======== INPUT DATA
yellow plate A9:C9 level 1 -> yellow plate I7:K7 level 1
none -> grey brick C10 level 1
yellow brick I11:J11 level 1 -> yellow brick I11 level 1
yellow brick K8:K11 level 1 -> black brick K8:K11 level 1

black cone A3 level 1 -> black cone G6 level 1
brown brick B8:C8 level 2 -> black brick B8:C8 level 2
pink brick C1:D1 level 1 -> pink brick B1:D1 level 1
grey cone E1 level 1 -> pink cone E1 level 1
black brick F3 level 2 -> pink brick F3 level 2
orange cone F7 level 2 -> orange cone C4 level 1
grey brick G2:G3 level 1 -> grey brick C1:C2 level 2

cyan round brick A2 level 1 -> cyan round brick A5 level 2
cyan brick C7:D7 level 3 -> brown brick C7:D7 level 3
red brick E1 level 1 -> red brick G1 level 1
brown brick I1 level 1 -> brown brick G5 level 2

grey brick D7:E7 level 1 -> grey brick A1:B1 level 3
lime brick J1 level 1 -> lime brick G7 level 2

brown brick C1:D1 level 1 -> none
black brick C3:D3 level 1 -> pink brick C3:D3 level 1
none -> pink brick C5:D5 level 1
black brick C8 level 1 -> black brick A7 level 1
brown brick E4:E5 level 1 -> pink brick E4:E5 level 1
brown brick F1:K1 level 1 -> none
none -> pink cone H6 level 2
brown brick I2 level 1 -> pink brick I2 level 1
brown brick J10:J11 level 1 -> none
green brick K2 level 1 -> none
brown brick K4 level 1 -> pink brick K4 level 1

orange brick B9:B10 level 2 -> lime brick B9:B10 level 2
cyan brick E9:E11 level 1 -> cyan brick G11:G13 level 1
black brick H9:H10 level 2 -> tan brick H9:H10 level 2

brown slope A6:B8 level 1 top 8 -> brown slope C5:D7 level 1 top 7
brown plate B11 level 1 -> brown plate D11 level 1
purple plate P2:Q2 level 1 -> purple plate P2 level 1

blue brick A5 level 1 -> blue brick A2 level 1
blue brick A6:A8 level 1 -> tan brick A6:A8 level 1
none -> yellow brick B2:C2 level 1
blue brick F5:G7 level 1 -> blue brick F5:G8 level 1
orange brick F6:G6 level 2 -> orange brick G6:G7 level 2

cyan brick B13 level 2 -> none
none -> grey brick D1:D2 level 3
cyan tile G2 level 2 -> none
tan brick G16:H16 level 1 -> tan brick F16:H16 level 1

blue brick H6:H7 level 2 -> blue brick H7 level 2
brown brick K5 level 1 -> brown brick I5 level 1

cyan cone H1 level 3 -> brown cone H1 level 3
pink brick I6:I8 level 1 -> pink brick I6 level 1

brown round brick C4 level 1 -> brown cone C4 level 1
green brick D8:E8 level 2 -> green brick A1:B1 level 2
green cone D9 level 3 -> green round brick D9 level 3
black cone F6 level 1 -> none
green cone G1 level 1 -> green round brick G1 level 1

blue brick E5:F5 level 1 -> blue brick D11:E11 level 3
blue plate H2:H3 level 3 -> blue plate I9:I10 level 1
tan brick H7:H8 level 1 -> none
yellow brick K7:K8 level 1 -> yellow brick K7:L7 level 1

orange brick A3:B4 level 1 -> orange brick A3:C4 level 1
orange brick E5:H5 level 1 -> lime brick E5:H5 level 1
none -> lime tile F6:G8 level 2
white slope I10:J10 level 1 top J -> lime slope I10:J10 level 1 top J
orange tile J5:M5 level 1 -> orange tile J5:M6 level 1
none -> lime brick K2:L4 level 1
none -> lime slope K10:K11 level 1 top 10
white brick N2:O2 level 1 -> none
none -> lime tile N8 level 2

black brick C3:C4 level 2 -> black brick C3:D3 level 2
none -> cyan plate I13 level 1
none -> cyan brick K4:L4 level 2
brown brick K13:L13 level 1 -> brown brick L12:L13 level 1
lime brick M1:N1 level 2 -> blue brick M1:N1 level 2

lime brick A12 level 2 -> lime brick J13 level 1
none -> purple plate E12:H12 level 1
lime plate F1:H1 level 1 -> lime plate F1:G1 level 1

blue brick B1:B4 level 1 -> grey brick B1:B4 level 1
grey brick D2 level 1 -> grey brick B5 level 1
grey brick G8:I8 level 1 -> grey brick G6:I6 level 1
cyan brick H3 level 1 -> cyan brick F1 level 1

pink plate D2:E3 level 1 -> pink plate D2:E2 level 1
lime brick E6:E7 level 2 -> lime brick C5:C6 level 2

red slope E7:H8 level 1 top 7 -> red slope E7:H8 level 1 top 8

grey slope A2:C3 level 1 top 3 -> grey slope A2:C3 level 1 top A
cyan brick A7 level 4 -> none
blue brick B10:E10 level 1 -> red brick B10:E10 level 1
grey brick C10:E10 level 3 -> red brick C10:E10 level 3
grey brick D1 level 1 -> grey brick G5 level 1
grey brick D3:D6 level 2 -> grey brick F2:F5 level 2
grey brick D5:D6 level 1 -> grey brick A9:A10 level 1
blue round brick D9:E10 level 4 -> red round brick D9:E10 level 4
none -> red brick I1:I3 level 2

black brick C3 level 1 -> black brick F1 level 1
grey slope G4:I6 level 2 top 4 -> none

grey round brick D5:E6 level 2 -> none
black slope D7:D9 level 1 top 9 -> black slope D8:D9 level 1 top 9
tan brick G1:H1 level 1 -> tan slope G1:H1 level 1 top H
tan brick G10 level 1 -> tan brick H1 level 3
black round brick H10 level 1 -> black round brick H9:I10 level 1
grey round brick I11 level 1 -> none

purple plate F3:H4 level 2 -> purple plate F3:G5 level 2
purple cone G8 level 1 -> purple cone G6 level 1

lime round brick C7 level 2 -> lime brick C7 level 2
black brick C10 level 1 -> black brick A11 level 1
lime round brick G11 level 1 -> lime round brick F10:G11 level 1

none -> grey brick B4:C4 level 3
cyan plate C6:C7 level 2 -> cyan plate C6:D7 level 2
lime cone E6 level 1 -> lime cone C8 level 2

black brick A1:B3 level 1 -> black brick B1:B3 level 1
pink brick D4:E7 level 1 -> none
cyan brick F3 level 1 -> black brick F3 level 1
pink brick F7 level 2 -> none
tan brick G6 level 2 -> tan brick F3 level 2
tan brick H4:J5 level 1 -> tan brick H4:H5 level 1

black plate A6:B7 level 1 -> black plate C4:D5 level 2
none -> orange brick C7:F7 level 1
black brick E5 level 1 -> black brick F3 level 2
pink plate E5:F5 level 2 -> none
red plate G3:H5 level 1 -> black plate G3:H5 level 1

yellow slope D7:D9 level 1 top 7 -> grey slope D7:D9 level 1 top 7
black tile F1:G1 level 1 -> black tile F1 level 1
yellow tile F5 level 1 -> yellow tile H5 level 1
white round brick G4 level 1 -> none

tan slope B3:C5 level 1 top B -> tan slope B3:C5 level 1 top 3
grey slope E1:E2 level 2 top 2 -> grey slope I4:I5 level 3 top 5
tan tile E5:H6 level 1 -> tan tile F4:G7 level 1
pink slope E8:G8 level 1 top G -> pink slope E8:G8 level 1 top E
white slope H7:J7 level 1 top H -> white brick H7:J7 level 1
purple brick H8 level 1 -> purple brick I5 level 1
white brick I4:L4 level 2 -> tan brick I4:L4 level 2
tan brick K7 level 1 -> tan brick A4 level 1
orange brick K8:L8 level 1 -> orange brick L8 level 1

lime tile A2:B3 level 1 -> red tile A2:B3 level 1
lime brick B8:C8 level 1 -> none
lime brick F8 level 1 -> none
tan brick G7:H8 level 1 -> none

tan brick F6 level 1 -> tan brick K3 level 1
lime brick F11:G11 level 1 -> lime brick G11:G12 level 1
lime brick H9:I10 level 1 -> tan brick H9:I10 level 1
================
## ASSIGNMENT
Once you reach the line with "grey brick G8:I8" in the data above, copy it and every line after it exactly, up to and including the line with "grey round brick D5:E6 level 2 -> none".

## FINAL ANSWER
grey brick G8:I8 level 1 -> grey brick G6:I6 level 1
cyan brick H3 level 1 -> cyan brick F1 level 1

pink plate D2:E3 level 1 -> pink plate D2:E2 level 1
lime brick E6:E7 level 2 -> lime brick C5:C6 level 2

red slope E7:H8 level 1 top 7 -> red slope E7:H8 level 1 top 8

grey slope A2:C3 level 1 top 3 -> grey slope A2:C3 level 1 top A
cyan brick A7 level 4 -> none
blue brick B10:E10 level 1 -> red brick B10:E10 level 1
grey brick C10:E10 level 3 -> red brick C10:E10 level 3
grey brick D1 level 1 -> grey brick G5 level 1
grey brick D3:D6 level 2 -> grey brick F2:F5 level 2
grey brick D5:D6 level 1 -> grey brick A9:A10 level 1
blue round brick D9:E10 level 4 -> red round brick D9:E10 level 4
none -> red brick I1:I3 level 2

black brick C3 level 1 -> black brick F1 level 1
grey slope G4:I6 level 2 top 4 -> none

grey round brick D5:E6 level 2 -> none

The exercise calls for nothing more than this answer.